AIM OF THE TASK:
Show each line of the entries below in which the word "pera" appears.

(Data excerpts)
-.-.-
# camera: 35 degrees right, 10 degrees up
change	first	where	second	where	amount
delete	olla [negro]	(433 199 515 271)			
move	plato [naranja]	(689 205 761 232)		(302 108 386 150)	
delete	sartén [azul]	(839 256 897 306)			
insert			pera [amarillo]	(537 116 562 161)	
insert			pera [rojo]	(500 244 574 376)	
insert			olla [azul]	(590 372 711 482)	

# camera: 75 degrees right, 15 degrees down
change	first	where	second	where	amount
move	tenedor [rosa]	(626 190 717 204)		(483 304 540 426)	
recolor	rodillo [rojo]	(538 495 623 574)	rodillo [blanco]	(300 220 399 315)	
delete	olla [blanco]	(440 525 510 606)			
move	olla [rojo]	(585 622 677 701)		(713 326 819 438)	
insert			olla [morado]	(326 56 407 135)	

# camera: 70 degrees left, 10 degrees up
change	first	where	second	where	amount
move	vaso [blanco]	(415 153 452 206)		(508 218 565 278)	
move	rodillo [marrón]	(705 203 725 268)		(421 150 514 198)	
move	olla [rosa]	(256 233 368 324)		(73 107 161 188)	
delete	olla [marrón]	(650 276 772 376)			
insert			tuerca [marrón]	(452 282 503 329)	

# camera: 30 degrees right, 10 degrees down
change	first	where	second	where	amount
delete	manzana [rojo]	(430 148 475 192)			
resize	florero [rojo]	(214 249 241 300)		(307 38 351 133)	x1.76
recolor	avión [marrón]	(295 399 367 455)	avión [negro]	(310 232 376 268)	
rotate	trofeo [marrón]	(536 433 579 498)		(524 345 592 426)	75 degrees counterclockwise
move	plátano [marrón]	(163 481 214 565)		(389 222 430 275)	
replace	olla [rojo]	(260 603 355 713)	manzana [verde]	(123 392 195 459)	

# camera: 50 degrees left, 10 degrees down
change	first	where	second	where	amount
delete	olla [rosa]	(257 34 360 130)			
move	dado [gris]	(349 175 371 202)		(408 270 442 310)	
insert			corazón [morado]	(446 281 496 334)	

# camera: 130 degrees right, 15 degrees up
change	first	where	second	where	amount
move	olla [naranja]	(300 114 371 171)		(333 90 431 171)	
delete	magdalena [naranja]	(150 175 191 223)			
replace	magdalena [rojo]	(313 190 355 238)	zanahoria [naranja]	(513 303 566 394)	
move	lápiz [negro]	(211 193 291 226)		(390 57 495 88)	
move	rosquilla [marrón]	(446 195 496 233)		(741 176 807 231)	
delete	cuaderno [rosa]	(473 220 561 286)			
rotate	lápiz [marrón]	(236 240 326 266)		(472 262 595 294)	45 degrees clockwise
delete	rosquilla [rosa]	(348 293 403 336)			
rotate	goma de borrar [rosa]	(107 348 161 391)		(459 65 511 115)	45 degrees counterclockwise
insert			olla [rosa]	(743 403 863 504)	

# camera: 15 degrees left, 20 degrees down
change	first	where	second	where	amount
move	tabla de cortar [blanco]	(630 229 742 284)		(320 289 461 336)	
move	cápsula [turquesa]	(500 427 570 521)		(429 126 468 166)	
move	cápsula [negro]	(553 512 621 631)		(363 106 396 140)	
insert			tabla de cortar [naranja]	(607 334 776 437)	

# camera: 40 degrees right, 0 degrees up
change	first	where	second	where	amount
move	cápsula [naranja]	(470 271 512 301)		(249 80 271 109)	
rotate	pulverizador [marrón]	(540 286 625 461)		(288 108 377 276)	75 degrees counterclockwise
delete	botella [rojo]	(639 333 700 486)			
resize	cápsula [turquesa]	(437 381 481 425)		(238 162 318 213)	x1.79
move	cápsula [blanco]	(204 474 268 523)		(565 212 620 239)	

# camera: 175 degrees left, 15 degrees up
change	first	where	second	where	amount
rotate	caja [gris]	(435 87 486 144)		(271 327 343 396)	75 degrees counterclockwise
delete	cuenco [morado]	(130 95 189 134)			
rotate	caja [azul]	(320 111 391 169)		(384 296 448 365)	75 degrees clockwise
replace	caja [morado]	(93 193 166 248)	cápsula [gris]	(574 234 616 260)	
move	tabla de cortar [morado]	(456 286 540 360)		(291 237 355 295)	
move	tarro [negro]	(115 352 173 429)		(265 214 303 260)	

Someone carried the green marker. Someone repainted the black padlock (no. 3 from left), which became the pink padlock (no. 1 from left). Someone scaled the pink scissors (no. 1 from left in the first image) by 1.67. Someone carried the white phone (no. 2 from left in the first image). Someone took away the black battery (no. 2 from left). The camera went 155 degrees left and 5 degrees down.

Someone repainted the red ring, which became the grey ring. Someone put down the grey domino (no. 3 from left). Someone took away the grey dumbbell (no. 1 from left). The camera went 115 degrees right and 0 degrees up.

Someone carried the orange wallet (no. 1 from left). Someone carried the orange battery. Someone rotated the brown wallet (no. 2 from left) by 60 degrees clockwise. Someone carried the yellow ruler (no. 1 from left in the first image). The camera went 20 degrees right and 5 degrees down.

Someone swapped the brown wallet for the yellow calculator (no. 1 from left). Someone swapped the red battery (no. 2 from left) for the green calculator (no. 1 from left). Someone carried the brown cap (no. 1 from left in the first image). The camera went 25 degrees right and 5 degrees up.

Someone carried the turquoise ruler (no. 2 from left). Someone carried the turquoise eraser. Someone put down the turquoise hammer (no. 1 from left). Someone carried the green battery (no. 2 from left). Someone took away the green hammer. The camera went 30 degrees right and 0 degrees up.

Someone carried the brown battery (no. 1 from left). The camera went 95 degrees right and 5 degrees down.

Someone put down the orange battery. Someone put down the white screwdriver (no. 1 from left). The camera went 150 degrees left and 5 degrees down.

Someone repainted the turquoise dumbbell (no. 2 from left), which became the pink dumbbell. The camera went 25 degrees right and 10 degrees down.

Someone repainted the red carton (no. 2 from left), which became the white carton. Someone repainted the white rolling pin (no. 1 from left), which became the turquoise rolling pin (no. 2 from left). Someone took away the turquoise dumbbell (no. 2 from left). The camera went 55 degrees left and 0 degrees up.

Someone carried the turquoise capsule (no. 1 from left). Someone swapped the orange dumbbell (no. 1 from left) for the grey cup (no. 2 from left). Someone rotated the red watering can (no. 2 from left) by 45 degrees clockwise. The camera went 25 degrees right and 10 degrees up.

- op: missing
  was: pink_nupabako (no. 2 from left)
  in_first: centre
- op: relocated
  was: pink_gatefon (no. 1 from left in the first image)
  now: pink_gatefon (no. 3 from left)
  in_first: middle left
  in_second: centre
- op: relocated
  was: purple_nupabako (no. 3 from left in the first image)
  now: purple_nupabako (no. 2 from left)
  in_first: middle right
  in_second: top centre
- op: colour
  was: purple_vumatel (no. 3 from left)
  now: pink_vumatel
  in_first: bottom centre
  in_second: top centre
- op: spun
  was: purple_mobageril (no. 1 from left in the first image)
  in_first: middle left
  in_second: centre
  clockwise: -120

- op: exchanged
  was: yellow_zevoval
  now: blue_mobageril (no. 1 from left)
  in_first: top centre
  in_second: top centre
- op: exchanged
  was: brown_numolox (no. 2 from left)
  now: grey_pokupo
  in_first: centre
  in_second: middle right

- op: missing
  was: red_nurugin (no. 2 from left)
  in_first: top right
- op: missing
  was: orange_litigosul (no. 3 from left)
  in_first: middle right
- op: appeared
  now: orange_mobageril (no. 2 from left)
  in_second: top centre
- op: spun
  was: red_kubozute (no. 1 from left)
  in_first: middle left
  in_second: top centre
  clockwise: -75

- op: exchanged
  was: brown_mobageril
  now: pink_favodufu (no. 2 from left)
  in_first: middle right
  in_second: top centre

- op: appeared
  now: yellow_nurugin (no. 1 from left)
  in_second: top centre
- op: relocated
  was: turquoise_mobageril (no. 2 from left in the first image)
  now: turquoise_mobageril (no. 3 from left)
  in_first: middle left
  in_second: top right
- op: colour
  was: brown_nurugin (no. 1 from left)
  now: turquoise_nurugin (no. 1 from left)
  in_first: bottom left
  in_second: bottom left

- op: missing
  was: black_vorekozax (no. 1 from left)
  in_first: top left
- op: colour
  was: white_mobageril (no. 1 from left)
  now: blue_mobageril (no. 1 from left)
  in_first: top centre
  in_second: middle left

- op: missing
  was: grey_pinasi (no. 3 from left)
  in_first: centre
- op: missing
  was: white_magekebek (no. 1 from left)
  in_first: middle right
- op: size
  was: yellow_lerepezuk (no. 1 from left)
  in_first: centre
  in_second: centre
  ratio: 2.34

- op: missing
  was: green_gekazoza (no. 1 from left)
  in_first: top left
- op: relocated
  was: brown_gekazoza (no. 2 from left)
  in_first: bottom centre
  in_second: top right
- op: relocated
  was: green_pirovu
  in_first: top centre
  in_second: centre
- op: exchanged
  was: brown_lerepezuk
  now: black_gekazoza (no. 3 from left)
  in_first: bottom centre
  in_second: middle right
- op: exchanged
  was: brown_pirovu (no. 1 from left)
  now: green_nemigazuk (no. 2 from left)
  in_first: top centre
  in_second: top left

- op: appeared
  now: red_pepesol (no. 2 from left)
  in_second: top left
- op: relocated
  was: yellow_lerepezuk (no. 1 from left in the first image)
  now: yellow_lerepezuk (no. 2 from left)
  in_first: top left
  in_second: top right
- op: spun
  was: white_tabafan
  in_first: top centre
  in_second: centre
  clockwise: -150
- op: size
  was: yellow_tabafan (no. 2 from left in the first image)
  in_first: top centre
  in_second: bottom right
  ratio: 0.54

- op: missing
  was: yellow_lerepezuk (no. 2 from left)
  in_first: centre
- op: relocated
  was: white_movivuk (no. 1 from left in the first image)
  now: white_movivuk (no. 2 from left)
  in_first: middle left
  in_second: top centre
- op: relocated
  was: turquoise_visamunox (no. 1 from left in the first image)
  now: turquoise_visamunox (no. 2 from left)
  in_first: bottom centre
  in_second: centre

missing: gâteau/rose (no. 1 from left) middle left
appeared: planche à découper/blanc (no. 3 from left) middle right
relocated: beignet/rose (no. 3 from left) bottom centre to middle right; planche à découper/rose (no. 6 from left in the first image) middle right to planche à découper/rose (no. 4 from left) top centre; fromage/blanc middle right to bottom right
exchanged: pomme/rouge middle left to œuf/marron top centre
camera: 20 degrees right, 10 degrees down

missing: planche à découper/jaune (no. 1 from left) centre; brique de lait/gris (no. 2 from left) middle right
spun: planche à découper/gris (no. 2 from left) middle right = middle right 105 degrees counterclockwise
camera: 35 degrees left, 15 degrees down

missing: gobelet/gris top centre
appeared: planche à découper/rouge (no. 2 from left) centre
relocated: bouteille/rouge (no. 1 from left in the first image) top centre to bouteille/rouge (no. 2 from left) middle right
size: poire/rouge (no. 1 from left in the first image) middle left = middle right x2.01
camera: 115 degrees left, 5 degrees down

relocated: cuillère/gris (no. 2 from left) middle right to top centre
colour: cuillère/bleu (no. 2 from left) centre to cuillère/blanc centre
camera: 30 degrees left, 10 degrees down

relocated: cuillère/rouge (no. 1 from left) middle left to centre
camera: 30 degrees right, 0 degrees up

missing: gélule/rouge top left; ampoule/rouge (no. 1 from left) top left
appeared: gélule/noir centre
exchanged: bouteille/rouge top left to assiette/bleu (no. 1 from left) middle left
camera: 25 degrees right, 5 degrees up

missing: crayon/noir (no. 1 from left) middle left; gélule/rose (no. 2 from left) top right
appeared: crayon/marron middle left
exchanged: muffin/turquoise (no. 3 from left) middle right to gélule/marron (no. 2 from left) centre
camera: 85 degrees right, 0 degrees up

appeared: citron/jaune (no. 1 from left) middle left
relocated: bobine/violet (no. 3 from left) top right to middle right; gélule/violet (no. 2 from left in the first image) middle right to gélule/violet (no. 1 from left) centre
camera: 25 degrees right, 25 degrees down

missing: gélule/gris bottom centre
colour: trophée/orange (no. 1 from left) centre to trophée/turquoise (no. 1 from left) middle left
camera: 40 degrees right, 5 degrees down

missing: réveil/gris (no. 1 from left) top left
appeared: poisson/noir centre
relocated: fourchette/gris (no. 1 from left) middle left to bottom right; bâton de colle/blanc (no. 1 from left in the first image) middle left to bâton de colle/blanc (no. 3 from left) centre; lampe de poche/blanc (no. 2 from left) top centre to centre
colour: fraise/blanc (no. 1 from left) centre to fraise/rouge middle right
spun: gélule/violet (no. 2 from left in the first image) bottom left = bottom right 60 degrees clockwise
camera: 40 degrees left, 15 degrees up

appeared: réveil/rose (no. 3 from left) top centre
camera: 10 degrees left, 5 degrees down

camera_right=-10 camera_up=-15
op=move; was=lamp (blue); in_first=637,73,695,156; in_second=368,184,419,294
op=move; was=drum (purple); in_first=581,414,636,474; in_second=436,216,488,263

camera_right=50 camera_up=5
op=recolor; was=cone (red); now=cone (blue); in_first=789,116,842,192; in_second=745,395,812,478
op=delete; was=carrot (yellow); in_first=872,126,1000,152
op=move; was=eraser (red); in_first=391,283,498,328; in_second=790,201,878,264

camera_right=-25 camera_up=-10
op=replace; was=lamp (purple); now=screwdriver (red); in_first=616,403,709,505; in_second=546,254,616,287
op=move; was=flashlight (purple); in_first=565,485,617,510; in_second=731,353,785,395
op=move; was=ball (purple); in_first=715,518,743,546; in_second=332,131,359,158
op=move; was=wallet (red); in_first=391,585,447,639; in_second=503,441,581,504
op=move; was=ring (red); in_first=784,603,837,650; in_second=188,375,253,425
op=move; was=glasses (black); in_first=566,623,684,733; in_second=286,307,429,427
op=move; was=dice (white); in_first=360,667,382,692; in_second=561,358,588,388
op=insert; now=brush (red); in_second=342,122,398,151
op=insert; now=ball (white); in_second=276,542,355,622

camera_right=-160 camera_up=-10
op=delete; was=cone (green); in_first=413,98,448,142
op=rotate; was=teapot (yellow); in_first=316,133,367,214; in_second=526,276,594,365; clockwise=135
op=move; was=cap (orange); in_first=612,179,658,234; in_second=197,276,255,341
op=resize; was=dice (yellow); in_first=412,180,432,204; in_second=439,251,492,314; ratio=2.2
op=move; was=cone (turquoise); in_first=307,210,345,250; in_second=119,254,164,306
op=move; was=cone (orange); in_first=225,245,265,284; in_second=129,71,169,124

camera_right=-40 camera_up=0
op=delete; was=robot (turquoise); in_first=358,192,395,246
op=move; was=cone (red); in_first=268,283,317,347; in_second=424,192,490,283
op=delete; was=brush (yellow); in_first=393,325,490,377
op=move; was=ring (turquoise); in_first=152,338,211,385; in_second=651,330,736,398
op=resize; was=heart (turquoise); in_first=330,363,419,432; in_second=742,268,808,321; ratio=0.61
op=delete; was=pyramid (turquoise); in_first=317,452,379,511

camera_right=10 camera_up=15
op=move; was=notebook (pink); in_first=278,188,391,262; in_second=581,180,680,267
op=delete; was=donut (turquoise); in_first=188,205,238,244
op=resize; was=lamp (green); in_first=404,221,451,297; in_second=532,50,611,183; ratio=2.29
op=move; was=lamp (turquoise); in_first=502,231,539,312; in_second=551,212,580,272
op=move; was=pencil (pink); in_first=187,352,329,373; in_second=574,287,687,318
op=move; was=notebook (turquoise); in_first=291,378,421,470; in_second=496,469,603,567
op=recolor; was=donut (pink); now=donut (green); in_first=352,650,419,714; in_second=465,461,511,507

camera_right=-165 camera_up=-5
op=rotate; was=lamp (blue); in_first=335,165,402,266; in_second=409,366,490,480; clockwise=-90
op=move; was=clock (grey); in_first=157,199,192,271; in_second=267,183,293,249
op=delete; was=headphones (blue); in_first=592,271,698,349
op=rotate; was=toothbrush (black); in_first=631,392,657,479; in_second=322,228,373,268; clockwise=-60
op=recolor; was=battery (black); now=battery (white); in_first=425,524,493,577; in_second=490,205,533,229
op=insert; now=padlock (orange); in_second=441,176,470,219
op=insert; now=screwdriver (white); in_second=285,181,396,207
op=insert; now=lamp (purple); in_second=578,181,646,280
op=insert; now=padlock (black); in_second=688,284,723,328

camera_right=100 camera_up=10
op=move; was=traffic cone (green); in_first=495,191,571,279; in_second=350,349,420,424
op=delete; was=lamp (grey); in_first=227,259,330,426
-.-.-
FINISHED TASK:
insert			pera [amarillo]	(537 116 562 161)	
insert			pera [rojo]	(500 244 574 376)	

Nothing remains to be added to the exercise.